PROBLEM DETAILS >> Reproduce the entries unchanged, starting with the line that contains "10 (368, 58)" and continuing through the final line of the entries. Omit the pictures from your answer.

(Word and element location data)
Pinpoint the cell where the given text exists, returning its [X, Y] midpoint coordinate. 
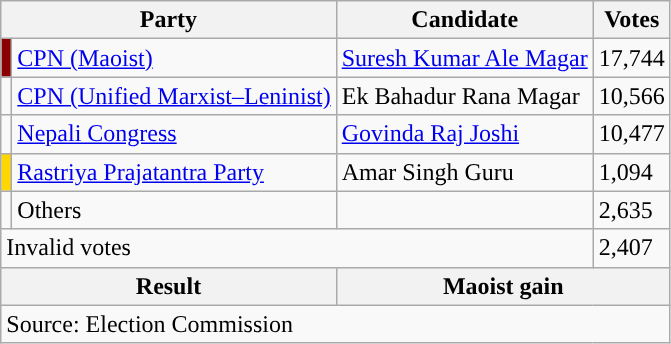
Ek Bahadur Rana Magar [464, 96]
CPN (Unified Marxist–Leninist) [174, 96]
Maoist gain [503, 286]
Suresh Kumar Ale Magar [464, 58]
Govinda Raj Joshi [464, 134]
Amar Singh Guru [464, 172]
10,477 [632, 134]
Party [168, 20]
17,744 [632, 58]
10,566 [632, 96]
Invalid votes [297, 248]
Source: Election Commission [336, 324]
CPN (Maoist) [174, 58]
Others [174, 210]
Votes [632, 20]
1,094 [632, 172]
Candidate [464, 20]
2,635 [632, 210]
Nepali Congress [174, 134]
Result [168, 286]
Rastriya Prajatantra Party [174, 172]
2,407 [632, 248]
Output the (x, y) coordinate of the center of the cell containing the given text.  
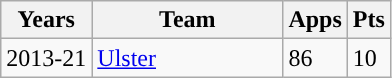
10 (368, 58)
2013-21 (46, 58)
Apps (315, 20)
Ulster (188, 58)
Years (46, 20)
86 (315, 58)
Pts (368, 20)
Team (188, 20)
Locate the cell with the specified text and output its [x, y] center coordinate. 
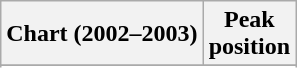
Peakposition [249, 34]
Chart (2002–2003) [102, 34]
For the text-containing cell, return its midpoint in (x, y) coordinate format. 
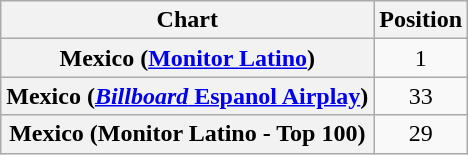
Position (421, 20)
29 (421, 134)
33 (421, 96)
Mexico (Monitor Latino) (188, 58)
Mexico (Monitor Latino - Top 100) (188, 134)
1 (421, 58)
Chart (188, 20)
Mexico (Billboard Espanol Airplay) (188, 96)
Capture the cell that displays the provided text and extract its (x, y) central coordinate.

ANSWER TO THE TASK >>
10 (368, 58)
2013-21 (46, 58)
Apps (315, 20)
Ulster (188, 58)
Years (46, 20)
86 (315, 58)
Pts (368, 20)
Team (188, 20)
Locate the cell with the specified text and output its [x, y] center coordinate. 
Peakposition [249, 34]
Chart (2002–2003) [102, 34]
For the text-containing cell, return its midpoint in (x, y) coordinate format. 
Position (421, 20)
29 (421, 134)
33 (421, 96)
Mexico (Monitor Latino) (188, 58)
Mexico (Monitor Latino - Top 100) (188, 134)
1 (421, 58)
Chart (188, 20)
Mexico (Billboard Espanol Airplay) (188, 96)
Capture the cell that displays the provided text and extract its (x, y) central coordinate.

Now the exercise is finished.